→ **What you are asked to do**
Compute how many lines in the entries below include the string "degrees". Only the number is wanted.

Data records:
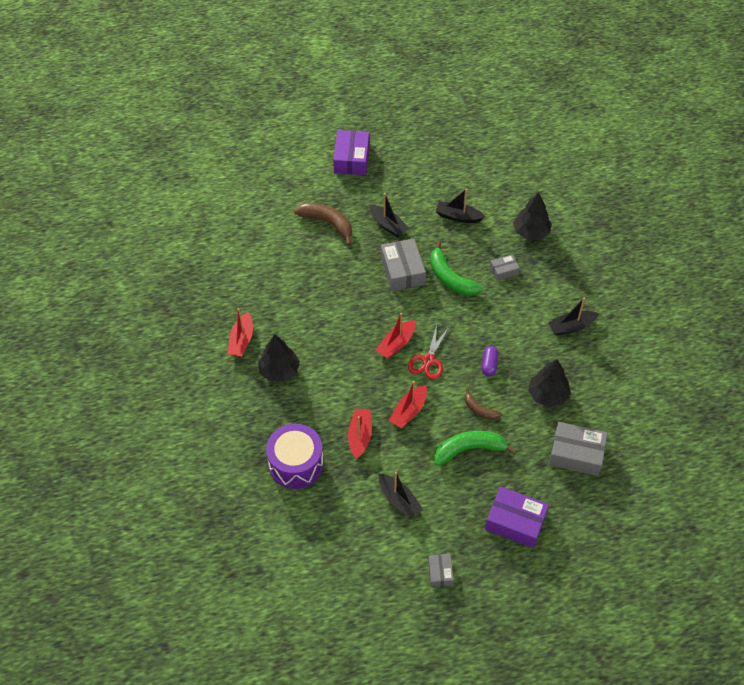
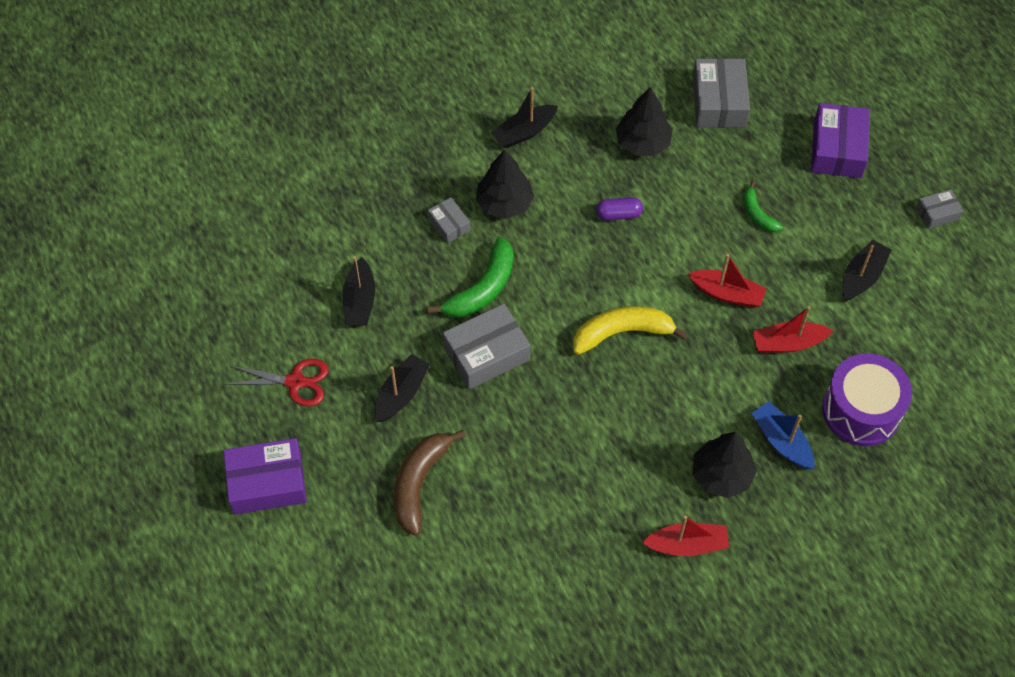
camera: 105 degrees left, 5 degrees up
(290, 410) = (781, 441): none -> blue boat
(396, 344) = (622, 333): red boat -> yellow banana
(428, 360) = (636, 287): red scissors -> red scissors (295, 382)
(469, 449) = (757, 214): green banana -> green banana, size x0.57
(479, 410) = (693, 213): brown banana -> none
(531, 232) = (367, 202): black tree -> black tree (504, 203)
(571, 327) = (524, 132): black boat -> black boat turned 90 degrees clockwise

→ **Task output**
2